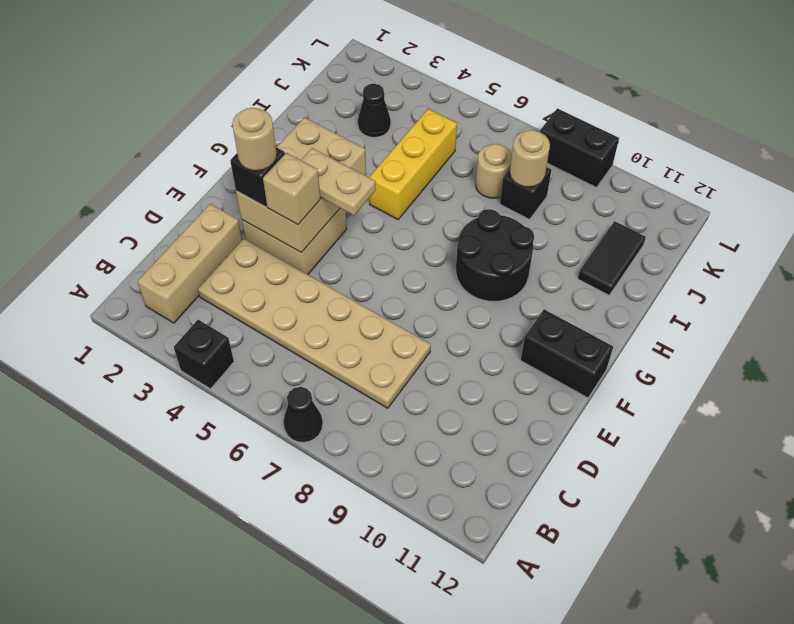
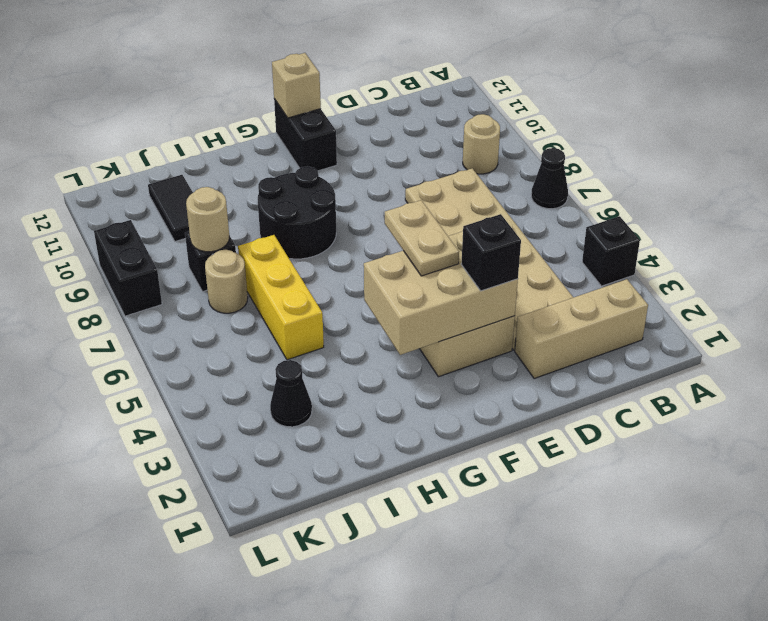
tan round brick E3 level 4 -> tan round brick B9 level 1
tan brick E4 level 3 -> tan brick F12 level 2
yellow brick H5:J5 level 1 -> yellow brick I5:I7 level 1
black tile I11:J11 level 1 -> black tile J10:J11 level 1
^^^^^^^^^^^^^^^^
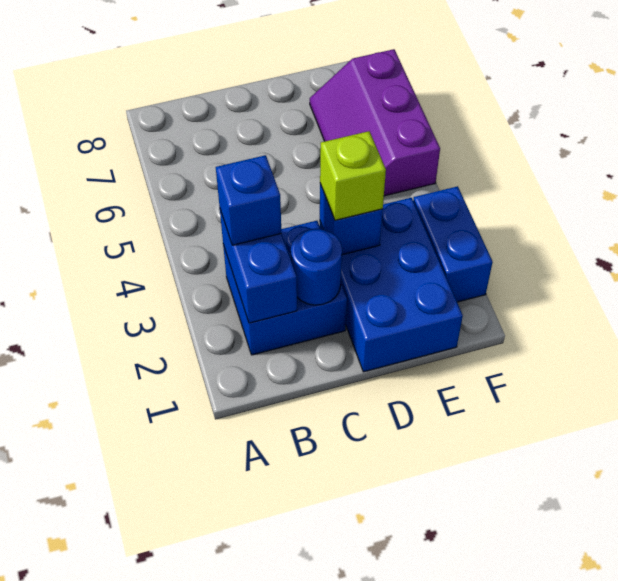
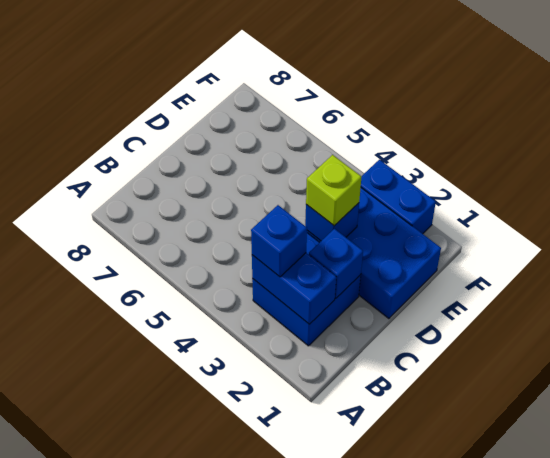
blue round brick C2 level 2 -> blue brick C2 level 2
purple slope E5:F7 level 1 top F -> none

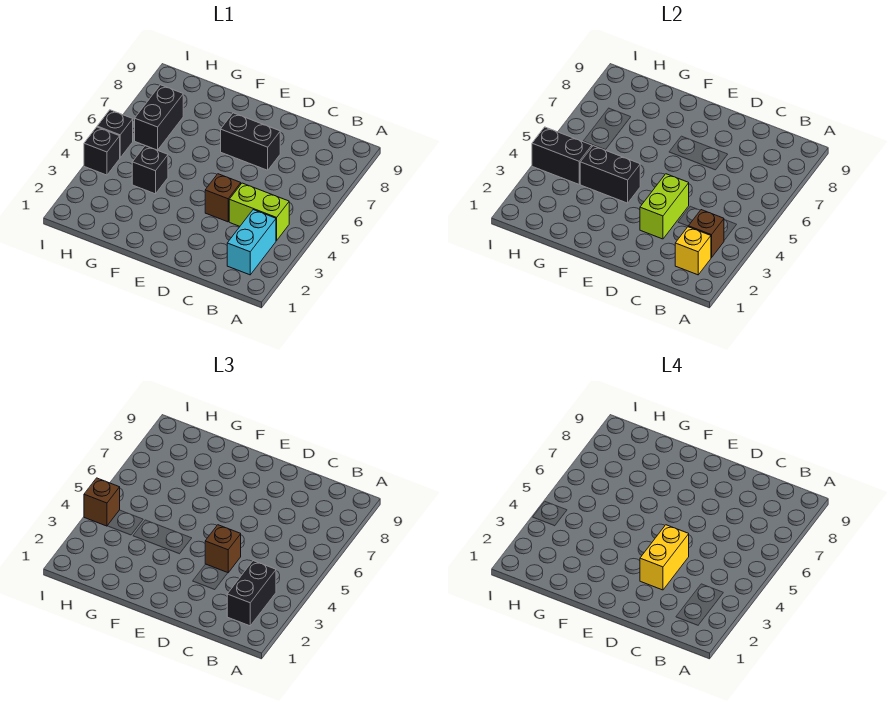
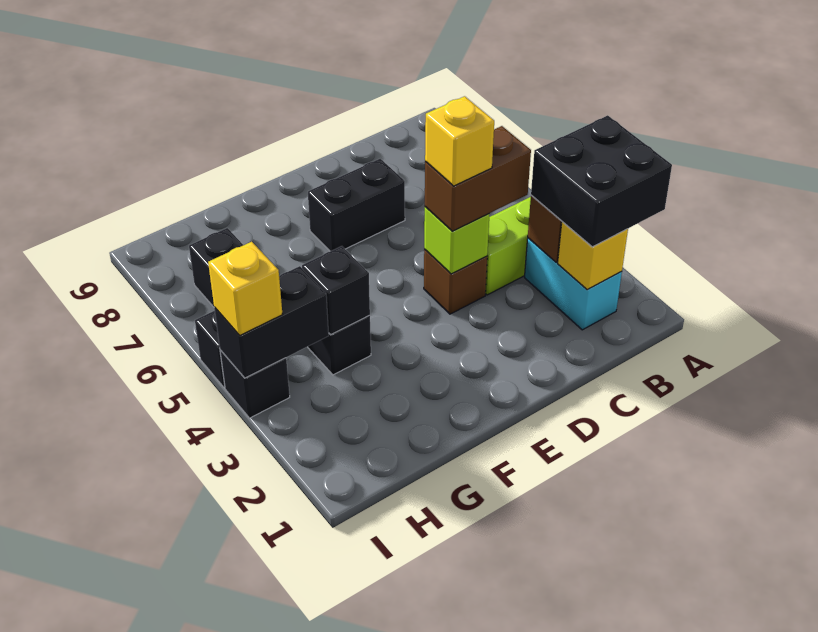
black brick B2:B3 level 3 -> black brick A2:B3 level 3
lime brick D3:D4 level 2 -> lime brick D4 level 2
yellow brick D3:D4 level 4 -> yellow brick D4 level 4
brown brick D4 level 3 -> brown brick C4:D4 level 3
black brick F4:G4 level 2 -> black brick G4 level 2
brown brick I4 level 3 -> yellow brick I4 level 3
^^^^^^^^^^^^^^^^
**PROMPT:** Give the number of lines in the material above that include the string "round", with no further text.

**SOLUTION:** 2